**WHAT THE TASK REQUIRES**
Every line of the data below that holds the string "point" needs to be reported.

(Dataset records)
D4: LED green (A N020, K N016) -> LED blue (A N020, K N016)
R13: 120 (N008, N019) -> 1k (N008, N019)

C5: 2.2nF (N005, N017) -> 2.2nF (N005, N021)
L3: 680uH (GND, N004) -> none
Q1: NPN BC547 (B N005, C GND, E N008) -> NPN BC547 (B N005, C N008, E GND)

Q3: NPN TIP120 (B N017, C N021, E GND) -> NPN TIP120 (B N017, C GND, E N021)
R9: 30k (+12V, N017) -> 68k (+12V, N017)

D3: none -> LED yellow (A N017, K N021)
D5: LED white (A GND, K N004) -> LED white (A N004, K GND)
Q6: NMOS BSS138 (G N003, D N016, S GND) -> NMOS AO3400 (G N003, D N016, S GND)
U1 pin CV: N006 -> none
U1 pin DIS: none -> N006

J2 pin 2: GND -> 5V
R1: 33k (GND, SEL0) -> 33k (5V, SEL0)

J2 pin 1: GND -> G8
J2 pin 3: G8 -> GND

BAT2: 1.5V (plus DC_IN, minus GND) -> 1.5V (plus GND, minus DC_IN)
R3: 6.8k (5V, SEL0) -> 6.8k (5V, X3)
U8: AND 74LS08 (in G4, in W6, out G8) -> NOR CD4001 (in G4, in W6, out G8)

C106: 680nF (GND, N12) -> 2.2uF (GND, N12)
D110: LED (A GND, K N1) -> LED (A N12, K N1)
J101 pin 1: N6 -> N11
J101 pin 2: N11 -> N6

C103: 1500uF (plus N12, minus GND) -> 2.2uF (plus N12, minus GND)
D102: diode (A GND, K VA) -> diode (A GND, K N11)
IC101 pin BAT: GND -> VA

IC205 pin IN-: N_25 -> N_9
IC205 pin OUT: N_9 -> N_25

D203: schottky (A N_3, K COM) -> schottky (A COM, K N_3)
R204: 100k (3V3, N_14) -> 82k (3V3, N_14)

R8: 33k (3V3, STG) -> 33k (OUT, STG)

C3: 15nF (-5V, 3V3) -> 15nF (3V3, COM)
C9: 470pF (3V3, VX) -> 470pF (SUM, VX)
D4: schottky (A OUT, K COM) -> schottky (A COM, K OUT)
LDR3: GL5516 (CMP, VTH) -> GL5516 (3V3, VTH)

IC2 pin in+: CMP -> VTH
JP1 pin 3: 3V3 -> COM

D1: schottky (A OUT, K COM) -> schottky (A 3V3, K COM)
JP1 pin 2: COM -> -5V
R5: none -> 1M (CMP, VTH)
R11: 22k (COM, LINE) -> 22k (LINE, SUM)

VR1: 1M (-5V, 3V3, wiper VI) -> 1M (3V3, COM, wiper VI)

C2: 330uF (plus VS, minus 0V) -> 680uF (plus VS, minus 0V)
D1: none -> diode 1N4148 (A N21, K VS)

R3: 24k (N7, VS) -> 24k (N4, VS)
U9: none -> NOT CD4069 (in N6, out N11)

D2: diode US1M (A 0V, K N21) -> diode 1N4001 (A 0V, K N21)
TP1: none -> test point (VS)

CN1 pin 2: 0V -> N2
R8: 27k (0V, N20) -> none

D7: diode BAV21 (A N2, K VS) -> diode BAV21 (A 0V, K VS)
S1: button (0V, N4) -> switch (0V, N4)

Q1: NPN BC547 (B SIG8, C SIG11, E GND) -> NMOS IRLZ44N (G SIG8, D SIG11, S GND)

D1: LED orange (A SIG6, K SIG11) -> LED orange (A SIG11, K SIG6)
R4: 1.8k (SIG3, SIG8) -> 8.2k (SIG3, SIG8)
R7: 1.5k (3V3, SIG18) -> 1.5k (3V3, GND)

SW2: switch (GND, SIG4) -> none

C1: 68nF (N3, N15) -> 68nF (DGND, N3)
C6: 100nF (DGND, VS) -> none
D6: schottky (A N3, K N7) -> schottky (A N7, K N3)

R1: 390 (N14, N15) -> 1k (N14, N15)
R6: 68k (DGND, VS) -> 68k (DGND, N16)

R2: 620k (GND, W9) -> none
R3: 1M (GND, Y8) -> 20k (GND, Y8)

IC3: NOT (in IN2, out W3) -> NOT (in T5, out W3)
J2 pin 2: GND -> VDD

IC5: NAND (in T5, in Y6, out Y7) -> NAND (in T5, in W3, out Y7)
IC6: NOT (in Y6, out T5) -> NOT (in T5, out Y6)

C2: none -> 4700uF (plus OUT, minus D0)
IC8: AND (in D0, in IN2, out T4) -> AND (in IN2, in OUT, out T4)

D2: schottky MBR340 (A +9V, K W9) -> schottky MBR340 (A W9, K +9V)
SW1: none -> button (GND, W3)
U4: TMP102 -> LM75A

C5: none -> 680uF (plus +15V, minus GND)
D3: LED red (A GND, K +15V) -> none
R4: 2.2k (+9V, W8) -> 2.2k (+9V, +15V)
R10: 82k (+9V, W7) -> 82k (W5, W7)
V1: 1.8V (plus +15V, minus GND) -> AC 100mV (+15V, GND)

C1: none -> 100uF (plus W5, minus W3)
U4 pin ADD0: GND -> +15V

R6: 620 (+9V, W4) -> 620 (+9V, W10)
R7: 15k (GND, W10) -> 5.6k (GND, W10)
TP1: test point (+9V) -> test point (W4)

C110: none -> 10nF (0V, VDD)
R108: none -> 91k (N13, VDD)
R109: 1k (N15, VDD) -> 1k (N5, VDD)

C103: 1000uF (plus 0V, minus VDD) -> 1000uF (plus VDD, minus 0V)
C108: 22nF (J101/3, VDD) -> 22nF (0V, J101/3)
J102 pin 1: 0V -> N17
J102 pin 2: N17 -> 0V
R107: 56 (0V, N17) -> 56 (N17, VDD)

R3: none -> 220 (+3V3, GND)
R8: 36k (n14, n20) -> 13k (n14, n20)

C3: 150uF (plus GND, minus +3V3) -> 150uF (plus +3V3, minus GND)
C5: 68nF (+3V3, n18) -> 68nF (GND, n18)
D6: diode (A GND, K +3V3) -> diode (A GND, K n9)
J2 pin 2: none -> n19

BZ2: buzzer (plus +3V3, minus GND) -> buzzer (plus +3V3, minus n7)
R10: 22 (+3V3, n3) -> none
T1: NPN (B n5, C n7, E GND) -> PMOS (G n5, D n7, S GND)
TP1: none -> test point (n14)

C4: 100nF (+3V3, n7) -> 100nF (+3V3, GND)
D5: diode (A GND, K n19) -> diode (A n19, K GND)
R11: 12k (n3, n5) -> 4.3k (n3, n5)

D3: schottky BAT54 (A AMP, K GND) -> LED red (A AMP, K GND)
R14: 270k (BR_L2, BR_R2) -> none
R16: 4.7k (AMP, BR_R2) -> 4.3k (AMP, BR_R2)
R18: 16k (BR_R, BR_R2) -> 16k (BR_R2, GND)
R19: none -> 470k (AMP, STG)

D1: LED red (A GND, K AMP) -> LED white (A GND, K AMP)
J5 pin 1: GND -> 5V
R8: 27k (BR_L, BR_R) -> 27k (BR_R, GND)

**TASK RESULT**
TP1: none -> test point (VS)
TP1: test point (+9V) -> test point (W4)
TP1: none -> test point (n14)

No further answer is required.